→ **About this exercise**: Find the lines below that contain the string "STEPPER". Copy each one.

→ **Records supplied**:
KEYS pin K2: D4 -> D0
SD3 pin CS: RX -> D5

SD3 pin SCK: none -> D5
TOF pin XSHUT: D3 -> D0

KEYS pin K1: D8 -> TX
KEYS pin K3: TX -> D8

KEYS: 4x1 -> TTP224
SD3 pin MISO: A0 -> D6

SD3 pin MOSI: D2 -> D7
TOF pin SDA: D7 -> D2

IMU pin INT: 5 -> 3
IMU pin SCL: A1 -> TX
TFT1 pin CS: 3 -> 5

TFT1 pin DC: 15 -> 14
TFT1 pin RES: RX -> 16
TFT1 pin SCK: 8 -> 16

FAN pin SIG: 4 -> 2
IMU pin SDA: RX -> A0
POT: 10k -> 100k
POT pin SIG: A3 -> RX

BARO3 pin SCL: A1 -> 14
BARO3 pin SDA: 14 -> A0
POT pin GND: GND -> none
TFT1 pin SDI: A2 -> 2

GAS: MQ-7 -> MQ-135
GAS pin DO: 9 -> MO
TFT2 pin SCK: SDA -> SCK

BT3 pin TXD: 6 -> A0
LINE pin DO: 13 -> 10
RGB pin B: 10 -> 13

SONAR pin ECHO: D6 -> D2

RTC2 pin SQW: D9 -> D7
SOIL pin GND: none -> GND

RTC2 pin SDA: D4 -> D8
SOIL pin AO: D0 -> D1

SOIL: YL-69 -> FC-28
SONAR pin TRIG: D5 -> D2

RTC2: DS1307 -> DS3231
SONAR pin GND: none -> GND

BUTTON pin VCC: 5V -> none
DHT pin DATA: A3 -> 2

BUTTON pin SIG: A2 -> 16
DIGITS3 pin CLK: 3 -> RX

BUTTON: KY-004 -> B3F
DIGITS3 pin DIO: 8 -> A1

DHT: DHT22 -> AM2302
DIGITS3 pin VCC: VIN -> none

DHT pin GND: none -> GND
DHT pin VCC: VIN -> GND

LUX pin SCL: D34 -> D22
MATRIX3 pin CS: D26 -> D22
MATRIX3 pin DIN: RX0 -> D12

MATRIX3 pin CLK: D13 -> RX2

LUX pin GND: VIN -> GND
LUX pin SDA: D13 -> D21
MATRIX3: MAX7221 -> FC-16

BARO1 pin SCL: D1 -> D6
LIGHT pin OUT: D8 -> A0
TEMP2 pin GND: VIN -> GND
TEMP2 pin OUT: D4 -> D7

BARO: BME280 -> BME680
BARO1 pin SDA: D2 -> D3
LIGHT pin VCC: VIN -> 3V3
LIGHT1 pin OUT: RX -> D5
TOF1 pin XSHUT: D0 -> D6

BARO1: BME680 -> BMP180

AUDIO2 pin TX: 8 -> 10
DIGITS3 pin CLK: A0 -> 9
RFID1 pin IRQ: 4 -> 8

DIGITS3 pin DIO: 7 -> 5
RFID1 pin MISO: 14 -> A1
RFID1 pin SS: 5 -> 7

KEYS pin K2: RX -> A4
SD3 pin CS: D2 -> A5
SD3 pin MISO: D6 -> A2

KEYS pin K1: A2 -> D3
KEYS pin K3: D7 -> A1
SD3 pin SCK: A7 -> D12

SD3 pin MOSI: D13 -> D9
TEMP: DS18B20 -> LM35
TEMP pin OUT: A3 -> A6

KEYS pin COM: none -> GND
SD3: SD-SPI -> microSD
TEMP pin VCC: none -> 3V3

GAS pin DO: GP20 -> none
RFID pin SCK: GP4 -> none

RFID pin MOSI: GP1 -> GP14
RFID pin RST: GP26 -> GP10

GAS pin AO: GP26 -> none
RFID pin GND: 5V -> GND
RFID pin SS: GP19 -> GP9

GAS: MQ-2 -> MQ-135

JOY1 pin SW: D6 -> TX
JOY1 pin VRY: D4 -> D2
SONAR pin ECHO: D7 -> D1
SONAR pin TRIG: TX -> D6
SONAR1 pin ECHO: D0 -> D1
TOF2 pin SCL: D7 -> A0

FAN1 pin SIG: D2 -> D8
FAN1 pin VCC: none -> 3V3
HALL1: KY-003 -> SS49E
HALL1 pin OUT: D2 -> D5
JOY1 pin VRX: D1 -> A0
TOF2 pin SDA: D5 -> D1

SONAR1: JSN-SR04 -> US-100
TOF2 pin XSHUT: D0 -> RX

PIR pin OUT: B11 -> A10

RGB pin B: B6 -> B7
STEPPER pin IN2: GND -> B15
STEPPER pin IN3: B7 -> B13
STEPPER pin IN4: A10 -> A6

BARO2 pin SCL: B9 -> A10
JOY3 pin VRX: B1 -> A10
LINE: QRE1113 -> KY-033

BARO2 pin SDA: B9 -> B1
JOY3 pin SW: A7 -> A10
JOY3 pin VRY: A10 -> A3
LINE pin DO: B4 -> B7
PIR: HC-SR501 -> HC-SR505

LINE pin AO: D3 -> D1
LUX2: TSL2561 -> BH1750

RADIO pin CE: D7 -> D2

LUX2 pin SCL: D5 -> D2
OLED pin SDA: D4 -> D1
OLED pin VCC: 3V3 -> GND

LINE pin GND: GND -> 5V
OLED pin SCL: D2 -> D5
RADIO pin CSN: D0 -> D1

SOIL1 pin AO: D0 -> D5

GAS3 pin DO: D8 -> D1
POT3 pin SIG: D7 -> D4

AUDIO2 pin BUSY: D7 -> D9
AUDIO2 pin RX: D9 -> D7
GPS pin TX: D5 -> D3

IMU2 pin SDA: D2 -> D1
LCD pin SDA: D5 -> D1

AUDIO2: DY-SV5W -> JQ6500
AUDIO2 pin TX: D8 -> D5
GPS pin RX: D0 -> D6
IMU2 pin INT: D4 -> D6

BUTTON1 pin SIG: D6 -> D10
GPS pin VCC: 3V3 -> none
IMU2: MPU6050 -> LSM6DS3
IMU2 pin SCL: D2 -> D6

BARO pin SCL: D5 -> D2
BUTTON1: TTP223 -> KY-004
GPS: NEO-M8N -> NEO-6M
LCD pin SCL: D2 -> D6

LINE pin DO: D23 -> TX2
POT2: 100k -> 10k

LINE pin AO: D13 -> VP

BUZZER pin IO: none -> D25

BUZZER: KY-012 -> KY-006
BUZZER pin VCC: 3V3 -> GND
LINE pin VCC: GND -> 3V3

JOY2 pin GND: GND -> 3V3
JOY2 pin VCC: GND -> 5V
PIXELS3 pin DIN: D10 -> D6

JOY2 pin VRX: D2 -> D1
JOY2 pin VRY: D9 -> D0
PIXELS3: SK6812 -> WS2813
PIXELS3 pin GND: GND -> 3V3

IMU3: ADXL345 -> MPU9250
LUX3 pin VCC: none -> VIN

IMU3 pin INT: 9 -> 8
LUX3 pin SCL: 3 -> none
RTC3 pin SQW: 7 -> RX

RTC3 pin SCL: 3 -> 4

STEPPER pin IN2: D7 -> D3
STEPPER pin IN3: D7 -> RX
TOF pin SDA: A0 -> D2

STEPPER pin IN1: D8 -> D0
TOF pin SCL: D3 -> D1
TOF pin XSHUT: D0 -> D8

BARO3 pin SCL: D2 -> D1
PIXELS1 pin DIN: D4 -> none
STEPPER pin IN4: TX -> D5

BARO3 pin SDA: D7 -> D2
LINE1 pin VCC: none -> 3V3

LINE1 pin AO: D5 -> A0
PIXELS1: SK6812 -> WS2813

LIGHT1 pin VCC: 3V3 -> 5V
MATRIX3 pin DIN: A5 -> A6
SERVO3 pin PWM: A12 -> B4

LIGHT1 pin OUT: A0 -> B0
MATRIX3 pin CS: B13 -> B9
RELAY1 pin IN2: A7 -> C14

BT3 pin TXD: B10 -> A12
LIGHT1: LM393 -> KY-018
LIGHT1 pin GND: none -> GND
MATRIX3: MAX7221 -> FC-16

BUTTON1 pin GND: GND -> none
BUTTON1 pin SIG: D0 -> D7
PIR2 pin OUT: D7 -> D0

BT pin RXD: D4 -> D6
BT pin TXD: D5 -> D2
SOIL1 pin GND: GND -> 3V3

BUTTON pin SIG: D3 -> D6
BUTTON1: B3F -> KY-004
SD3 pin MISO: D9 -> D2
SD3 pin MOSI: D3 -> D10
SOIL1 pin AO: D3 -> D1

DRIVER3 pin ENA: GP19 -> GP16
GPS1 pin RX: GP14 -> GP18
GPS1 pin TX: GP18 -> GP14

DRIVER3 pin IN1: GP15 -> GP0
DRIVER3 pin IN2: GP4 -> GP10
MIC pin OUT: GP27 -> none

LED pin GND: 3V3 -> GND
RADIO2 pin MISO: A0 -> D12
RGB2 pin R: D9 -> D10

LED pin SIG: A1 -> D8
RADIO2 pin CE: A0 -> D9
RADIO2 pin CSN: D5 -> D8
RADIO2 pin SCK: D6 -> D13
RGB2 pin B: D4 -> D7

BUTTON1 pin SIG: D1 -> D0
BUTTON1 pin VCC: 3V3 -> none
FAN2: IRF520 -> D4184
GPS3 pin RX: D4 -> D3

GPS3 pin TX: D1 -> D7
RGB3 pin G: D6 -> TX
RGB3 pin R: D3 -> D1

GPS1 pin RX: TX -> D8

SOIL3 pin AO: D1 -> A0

→ **Result for this task**:
STEPPER pin IN2: GND -> B15
STEPPER pin IN3: B7 -> B13
STEPPER pin IN4: A10 -> A6
STEPPER pin IN2: D7 -> D3
STEPPER pin IN3: D7 -> RX
STEPPER pin IN1: D8 -> D0
STEPPER pin IN4: TX -> D5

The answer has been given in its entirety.